- **Excerpted data**
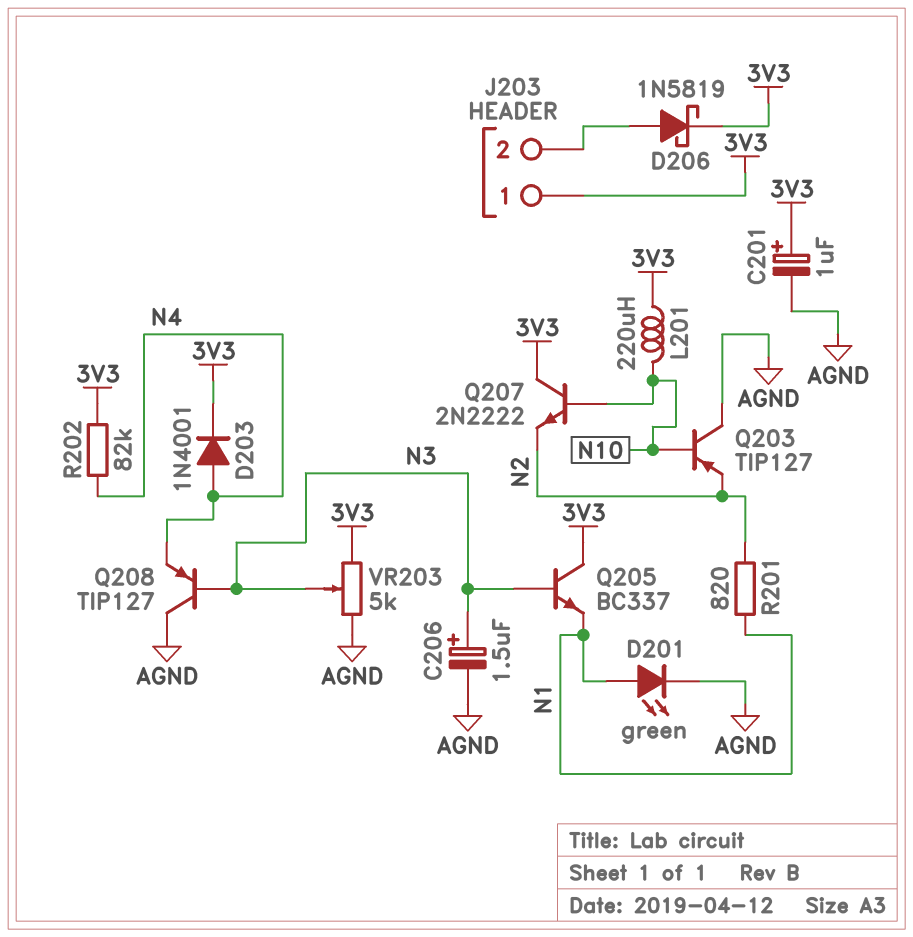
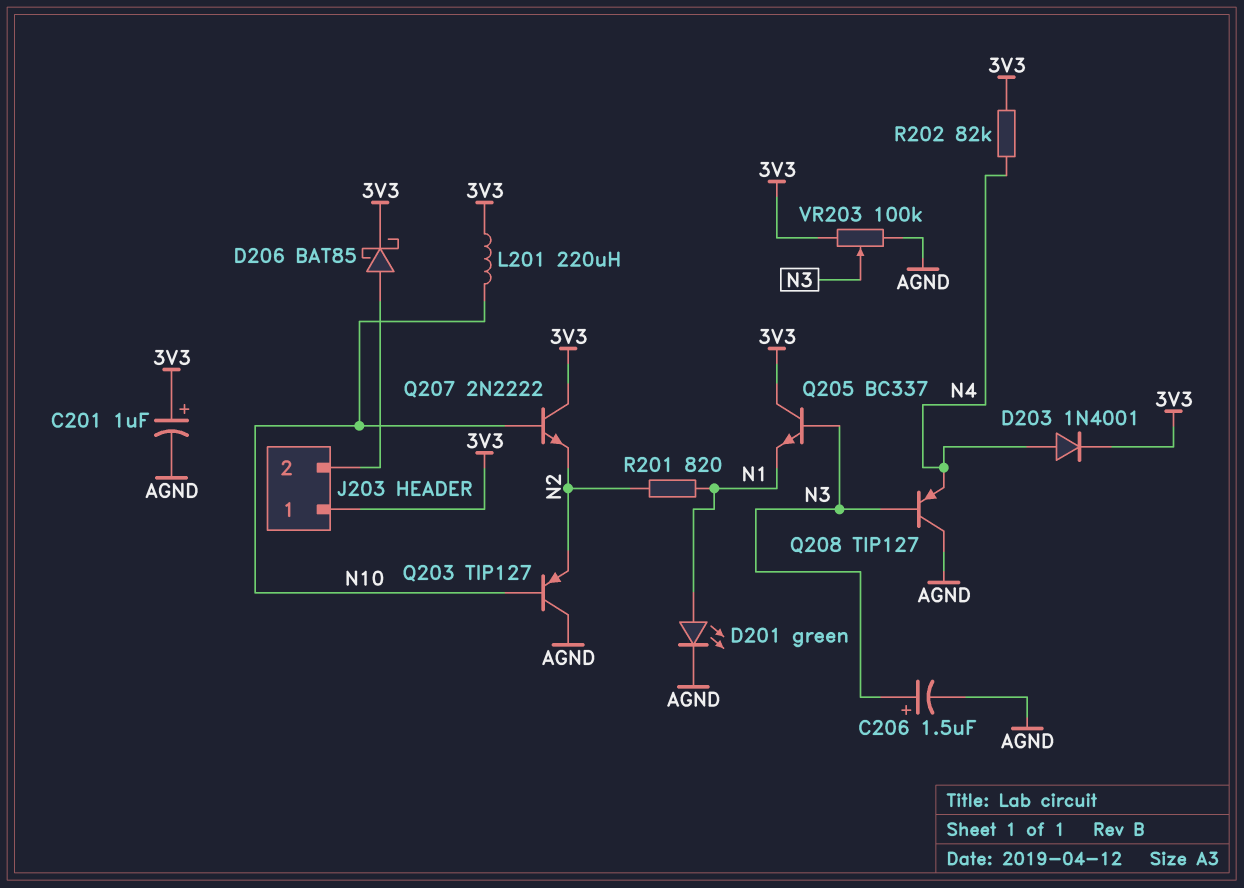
D206: schottky 1N5819 (A J203/2, K 3V3) -> schottky BAT85 (A J203/2, K 3V3)
VR203: 5k (3V3, AGND, wiper N3) -> 100k (3V3, AGND, wiper N3)

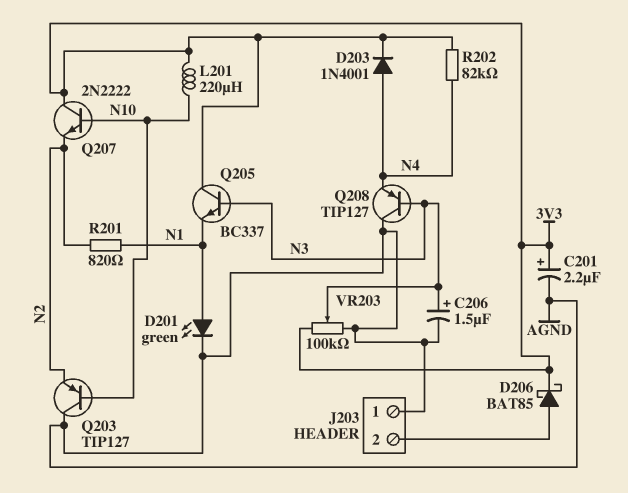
C201: 1uF (plus 3V3, minus AGND) -> 2.2uF (plus 3V3, minus AGND)
J203 pin 1: 3V3 -> AGND

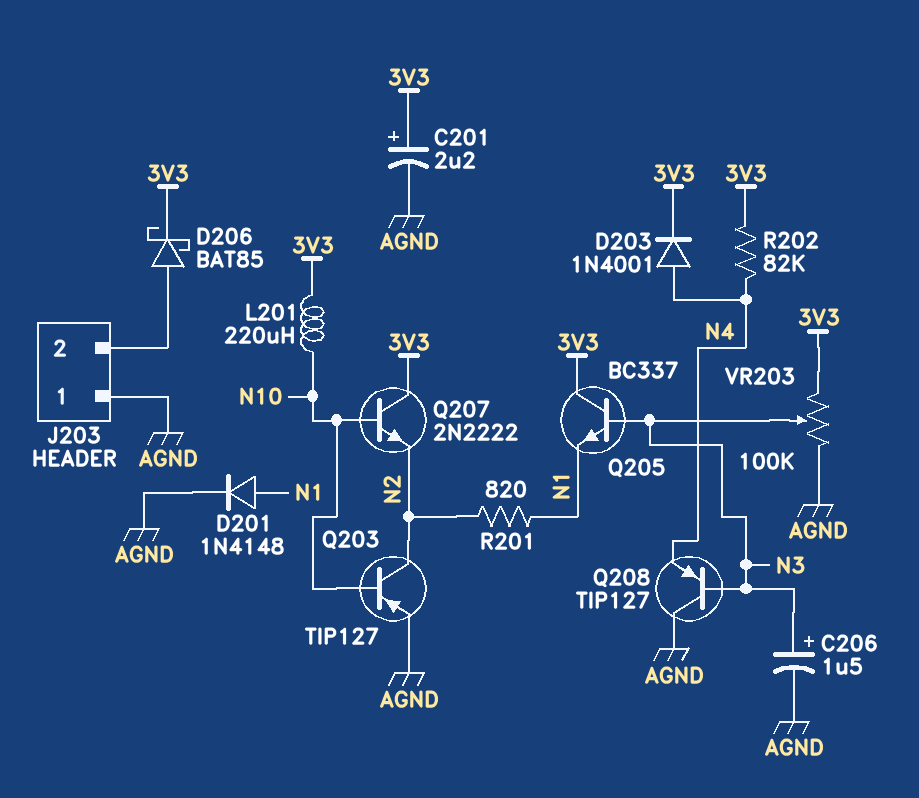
D201: LED green (A N1, K AGND) -> diode 1N4148 (A N1, K AGND)
Q203: PNP TIP127 (B N10, C AGND, E N2) -> PNP TIP127 (B N10, C N2, E AGND)

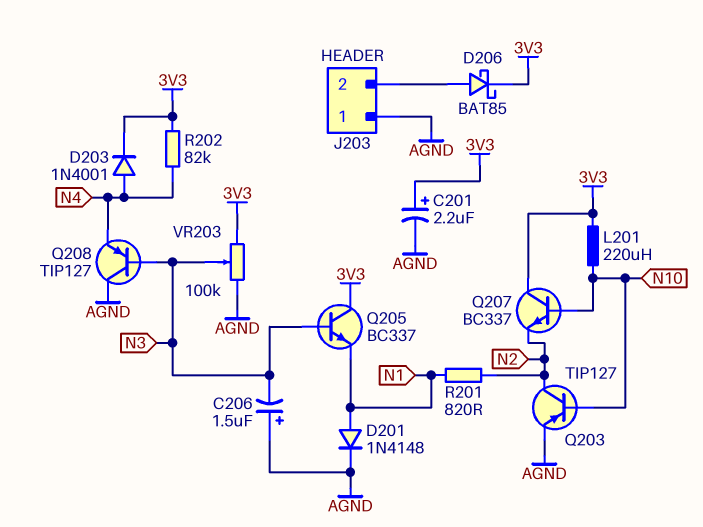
C206: 1.5uF (plus N3, minus AGND) -> 1.5uF (plus AGND, minus N3)
Q207: NPN 2N2222 (B N10, C 3V3, E N2) -> NPN BC337 (B N10, C 3V3, E N2)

- **Your assignment**
An exact repetition of the listing is needed, with the pictures dropped.

- **Your solution**
D206: schottky 1N5819 (A J203/2, K 3V3) -> schottky BAT85 (A J203/2, K 3V3)
VR203: 5k (3V3, AGND, wiper N3) -> 100k (3V3, AGND, wiper N3)

C201: 1uF (plus 3V3, minus AGND) -> 2.2uF (plus 3V3, minus AGND)
J203 pin 1: 3V3 -> AGND

D201: LED green (A N1, K AGND) -> diode 1N4148 (A N1, K AGND)
Q203: PNP TIP127 (B N10, C AGND, E N2) -> PNP TIP127 (B N10, C N2, E AGND)

C206: 1.5uF (plus N3, minus AGND) -> 1.5uF (plus AGND, minus N3)
Q207: NPN 2N2222 (B N10, C 3V3, E N2) -> NPN BC337 (B N10, C 3V3, E N2)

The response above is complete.